### WHAT IS EXPECTED
Copy every line of the entries that includes the word "cube".

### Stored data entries
--- --- ---

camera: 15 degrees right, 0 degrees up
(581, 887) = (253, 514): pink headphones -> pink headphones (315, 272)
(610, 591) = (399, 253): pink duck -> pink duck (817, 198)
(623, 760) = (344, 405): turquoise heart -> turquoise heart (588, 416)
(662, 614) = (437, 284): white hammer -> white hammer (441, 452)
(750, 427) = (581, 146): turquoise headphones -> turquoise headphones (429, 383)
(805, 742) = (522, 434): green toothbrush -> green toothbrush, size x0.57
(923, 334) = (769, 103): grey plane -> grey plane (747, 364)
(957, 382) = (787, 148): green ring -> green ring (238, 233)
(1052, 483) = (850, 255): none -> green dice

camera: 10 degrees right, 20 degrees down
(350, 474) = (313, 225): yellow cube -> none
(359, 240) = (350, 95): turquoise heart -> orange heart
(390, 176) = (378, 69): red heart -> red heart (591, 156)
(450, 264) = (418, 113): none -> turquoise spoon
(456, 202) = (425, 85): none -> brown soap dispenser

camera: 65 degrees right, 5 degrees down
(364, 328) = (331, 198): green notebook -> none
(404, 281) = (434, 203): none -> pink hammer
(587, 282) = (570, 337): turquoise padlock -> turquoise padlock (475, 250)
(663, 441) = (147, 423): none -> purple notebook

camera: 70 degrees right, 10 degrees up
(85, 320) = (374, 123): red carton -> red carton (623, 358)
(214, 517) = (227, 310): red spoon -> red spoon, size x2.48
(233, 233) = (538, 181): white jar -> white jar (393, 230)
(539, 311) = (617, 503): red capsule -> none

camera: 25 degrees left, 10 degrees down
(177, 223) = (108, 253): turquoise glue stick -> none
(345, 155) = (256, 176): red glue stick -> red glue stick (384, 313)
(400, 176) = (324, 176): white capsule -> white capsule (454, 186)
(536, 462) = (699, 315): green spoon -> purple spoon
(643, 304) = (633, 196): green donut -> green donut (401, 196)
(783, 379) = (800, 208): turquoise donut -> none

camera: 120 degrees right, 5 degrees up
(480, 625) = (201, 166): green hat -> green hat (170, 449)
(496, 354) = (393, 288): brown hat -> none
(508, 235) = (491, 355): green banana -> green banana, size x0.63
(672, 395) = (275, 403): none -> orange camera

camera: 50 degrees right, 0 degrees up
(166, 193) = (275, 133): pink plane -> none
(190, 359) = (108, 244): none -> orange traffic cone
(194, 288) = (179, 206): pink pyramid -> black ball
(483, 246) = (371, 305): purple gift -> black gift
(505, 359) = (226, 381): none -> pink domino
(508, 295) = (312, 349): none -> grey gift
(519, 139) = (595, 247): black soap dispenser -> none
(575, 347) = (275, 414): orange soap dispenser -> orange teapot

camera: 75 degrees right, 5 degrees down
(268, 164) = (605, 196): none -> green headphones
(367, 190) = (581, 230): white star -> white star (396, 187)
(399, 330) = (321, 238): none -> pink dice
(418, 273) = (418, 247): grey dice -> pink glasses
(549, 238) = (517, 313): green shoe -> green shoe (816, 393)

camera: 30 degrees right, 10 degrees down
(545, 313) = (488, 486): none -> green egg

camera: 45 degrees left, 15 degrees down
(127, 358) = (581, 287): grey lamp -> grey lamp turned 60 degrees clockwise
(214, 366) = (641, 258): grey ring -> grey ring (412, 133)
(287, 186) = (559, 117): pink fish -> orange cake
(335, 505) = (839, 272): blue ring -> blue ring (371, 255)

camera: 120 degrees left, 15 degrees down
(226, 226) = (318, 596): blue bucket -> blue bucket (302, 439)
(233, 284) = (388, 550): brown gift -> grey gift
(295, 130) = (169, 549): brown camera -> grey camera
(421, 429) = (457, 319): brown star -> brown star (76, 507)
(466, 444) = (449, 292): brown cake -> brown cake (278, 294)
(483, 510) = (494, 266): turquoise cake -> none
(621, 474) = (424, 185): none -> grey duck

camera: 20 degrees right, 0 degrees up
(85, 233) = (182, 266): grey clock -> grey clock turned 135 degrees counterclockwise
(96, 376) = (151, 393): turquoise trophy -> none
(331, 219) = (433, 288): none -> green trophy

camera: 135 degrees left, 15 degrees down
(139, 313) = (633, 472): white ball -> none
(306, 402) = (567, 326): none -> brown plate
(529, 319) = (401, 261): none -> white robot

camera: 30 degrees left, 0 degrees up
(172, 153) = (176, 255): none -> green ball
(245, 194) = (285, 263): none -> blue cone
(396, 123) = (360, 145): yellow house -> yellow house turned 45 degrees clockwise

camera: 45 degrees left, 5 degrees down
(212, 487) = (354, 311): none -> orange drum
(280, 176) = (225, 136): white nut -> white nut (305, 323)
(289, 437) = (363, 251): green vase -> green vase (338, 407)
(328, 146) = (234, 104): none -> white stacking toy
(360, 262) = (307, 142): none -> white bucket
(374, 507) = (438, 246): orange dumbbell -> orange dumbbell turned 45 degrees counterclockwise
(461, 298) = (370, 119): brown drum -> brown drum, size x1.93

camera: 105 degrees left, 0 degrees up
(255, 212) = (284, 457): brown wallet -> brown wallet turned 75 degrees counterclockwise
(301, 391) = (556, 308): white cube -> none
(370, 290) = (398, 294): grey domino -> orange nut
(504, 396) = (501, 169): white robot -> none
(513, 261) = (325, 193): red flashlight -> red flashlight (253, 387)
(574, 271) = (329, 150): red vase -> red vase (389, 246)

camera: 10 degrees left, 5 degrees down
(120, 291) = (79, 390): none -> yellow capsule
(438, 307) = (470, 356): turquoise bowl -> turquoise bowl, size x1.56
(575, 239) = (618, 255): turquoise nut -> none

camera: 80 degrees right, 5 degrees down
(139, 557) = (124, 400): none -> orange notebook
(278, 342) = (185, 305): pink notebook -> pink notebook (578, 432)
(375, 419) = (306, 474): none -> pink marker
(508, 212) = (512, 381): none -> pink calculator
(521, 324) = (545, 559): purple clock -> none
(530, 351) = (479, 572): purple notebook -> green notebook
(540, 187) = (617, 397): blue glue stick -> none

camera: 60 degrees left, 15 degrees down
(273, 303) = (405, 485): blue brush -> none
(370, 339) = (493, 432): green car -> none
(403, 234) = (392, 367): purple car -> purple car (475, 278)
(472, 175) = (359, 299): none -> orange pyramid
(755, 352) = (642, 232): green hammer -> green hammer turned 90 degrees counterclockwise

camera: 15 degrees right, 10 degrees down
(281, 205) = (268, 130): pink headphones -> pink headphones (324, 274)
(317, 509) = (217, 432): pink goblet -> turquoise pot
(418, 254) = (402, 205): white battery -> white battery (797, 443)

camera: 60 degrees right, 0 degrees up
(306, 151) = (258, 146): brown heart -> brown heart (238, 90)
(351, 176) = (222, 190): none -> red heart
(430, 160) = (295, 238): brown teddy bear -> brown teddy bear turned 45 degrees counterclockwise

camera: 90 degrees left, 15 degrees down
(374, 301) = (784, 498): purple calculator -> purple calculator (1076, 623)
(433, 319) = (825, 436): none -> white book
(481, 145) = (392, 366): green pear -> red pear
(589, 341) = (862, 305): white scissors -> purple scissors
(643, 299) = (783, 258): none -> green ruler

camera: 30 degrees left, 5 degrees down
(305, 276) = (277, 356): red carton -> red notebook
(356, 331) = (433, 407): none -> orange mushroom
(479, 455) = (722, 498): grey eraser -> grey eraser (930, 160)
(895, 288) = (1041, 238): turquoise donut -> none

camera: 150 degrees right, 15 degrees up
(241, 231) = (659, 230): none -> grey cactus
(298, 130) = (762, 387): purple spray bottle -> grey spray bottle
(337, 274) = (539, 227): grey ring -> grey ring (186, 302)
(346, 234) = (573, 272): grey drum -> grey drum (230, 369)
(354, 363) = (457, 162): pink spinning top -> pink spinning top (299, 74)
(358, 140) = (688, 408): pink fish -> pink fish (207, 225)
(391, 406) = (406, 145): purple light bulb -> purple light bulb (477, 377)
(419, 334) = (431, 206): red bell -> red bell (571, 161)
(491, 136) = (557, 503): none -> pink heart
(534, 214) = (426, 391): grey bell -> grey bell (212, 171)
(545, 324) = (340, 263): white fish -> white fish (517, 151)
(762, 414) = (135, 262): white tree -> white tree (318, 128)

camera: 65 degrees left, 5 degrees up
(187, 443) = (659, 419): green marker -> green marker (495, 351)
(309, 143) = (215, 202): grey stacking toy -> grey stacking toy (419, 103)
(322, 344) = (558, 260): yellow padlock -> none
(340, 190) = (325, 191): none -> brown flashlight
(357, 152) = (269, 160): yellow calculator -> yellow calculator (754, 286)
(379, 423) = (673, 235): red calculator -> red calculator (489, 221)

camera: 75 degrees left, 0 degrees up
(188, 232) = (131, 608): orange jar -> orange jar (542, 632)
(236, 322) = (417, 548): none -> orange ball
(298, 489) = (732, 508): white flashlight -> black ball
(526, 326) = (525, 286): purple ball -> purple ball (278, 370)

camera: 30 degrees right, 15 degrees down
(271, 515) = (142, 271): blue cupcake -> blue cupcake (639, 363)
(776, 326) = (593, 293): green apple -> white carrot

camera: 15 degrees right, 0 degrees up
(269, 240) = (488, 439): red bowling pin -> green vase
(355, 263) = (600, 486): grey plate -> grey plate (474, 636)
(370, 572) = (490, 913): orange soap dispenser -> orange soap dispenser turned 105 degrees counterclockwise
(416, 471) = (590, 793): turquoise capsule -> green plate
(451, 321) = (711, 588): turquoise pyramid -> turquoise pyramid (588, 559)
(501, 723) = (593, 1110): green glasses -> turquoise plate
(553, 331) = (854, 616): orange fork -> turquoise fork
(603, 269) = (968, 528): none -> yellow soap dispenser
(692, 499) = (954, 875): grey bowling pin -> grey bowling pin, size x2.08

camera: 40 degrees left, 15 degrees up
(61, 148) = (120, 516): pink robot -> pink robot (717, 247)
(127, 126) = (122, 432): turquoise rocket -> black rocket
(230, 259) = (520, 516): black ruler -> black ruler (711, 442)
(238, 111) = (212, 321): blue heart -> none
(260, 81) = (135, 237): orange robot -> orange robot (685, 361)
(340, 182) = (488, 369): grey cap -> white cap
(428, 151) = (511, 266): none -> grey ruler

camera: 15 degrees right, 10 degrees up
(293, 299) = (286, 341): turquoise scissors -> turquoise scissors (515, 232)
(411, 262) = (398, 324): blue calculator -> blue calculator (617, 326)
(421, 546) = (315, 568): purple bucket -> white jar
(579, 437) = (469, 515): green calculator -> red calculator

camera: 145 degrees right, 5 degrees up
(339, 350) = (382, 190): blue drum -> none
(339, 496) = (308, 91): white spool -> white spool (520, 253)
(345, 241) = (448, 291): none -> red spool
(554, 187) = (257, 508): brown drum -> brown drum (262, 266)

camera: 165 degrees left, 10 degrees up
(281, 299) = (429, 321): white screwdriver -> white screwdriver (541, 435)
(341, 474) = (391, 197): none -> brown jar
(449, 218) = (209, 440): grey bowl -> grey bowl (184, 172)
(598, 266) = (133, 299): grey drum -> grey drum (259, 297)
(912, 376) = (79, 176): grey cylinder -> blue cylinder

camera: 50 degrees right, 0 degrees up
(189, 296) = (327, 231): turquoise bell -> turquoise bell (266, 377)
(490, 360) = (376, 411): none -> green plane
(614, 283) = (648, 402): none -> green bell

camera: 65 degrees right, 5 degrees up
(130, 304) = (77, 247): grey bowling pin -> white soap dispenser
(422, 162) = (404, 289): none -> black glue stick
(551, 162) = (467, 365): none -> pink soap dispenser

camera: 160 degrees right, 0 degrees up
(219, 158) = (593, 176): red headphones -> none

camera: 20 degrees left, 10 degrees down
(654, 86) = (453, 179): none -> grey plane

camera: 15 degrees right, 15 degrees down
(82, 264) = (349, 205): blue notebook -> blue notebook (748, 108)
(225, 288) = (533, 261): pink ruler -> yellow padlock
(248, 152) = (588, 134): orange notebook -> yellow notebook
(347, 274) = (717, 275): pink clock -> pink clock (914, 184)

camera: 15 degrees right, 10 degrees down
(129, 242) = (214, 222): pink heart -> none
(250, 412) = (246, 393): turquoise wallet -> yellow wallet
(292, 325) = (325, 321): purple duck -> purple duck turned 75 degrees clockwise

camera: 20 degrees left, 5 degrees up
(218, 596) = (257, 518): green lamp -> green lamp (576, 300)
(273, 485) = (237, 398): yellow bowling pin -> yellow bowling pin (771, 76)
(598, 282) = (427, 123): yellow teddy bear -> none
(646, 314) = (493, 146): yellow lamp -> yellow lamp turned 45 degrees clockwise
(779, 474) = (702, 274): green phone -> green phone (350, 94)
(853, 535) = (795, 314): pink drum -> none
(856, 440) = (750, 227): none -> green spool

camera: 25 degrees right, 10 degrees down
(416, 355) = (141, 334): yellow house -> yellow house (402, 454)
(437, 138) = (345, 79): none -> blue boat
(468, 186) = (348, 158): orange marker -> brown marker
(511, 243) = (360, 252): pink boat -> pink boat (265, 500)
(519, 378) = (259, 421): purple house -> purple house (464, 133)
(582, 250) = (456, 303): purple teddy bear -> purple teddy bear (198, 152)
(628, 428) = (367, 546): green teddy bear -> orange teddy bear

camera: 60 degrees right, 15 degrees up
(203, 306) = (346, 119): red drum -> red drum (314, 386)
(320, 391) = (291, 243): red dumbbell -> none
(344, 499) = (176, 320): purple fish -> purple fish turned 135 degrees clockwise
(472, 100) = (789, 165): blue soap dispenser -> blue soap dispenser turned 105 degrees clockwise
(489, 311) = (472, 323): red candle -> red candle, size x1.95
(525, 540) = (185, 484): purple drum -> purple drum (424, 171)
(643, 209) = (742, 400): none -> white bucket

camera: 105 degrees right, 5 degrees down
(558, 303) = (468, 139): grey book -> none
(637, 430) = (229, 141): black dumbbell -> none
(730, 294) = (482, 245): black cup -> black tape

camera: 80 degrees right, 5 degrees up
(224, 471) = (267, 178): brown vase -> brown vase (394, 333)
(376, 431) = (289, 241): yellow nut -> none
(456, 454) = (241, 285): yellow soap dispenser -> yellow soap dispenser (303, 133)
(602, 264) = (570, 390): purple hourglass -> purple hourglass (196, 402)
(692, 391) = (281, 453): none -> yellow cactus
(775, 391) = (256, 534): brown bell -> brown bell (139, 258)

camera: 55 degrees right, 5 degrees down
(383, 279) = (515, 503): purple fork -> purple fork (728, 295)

--- --- ---

### EXERCISE RESULT
(350, 474) = (313, 225): yellow cube -> none
(301, 391) = (556, 308): white cube -> none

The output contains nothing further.